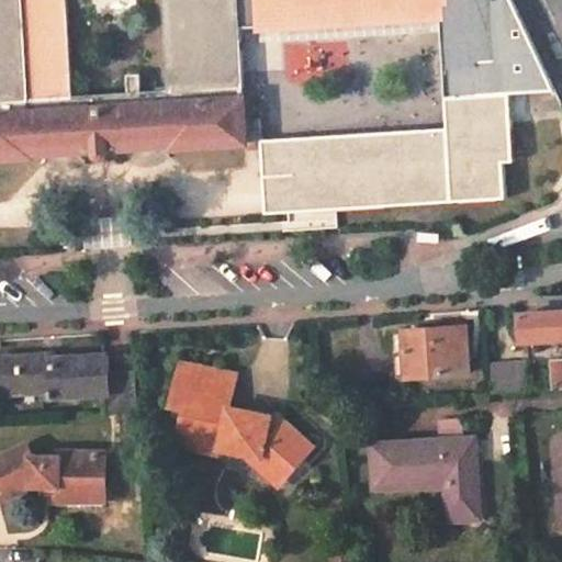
[(247,142),(245,83),(240,24),(238,0),(164,0),(171,90),(142,91),(141,74),(128,75),(131,92),(74,96),(71,72),(69,72),(63,0),(0,0),(0,159),(32,157),(32,154),(175,144),(175,147),(247,142)]
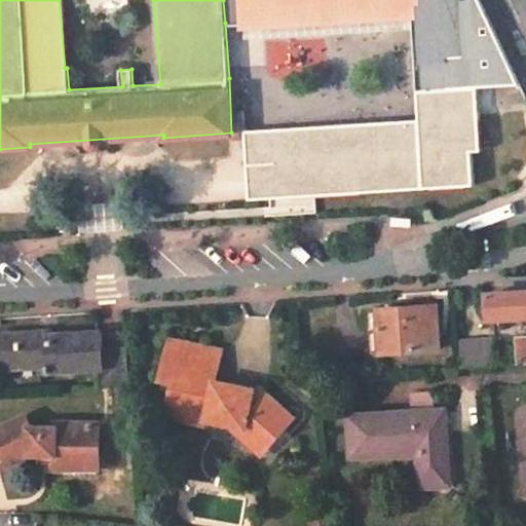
[(223,0),(225,23),(243,23),(241,0),(223,0)]
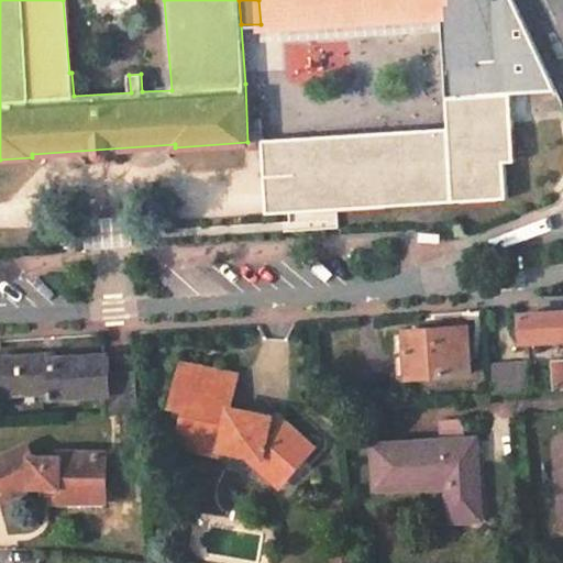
[(258,0),(261,24),(443,15),(443,0),(258,0)]
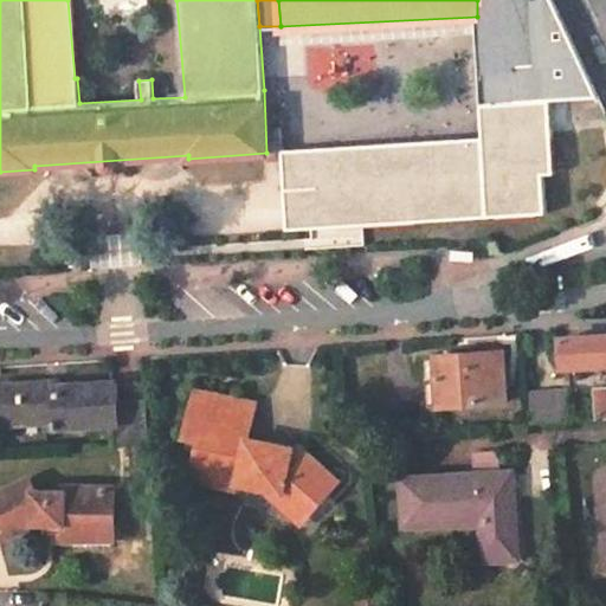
[(547,0),(477,0),(477,17),(481,139),(279,149),(282,231),(541,214),(541,179),(552,178),(549,102),(594,98),(547,0)]
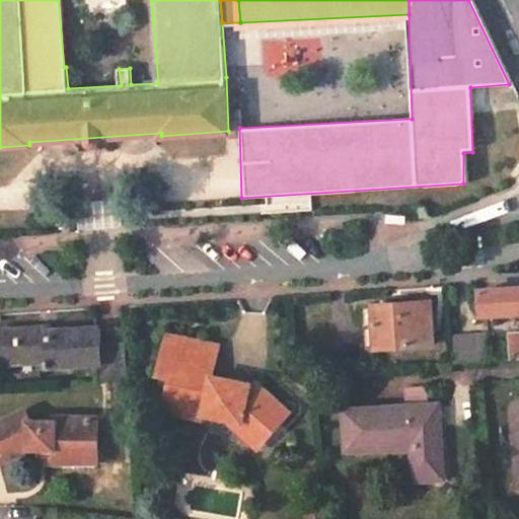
[(518,288),(479,291),(480,315),(518,312),(518,288)]
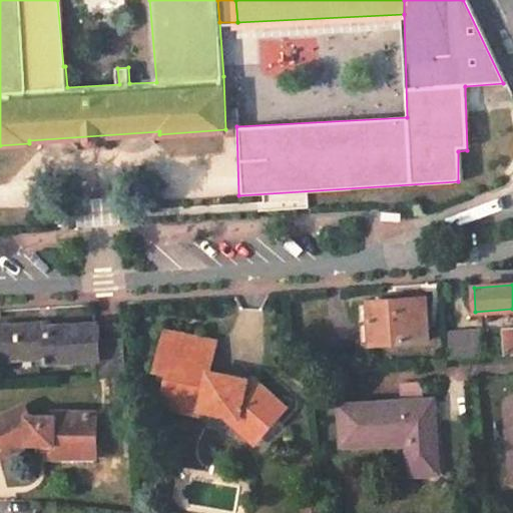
[(360,303),(362,344),(428,340),(425,298),(360,303)]
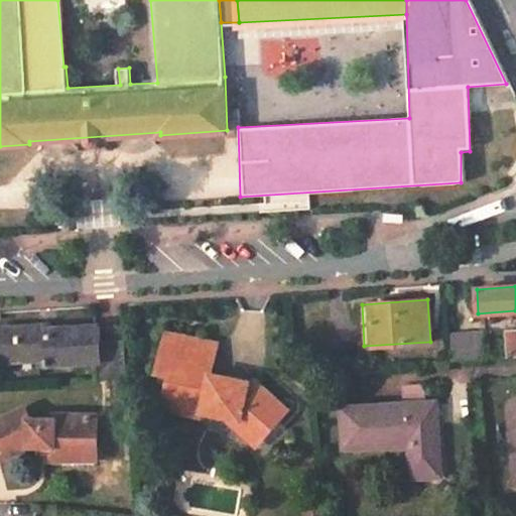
[(79,329),(43,331),(42,327),(3,329),(5,363),(43,360),(43,353),(53,353),(54,359),(54,365),(55,365),(81,364),(103,363),(104,381),(109,381),(127,380),(128,380),(125,343),(109,344),(102,345),(101,327),(79,329)]
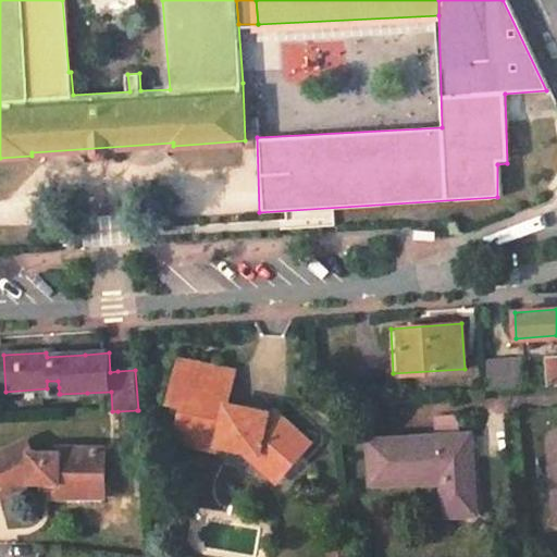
[(525,385),(524,359),(486,361),(487,388),(525,385)]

☆ ☆ ☆ ☆ ☆

**PROBLEM REQUIREMENTS**
Keeping both end lines, retype exactly the lines from the first line of the material through the line that contains "[(258,0),(261,24),(443,15),(443,0),(258,0)]", but not the pictures.

**TASK SOLUTION**
[(247,142),(245,83),(240,24),(238,0),(164,0),(171,90),(142,91),(141,74),(128,75),(131,92),(74,96),(71,72),(69,72),(63,0),(0,0),(0,159),(32,157),(32,154),(175,144),(175,147),(247,142)]
[(223,0),(225,23),(243,23),(241,0),(223,0)]
[(258,0),(261,24),(443,15),(443,0),(258,0)]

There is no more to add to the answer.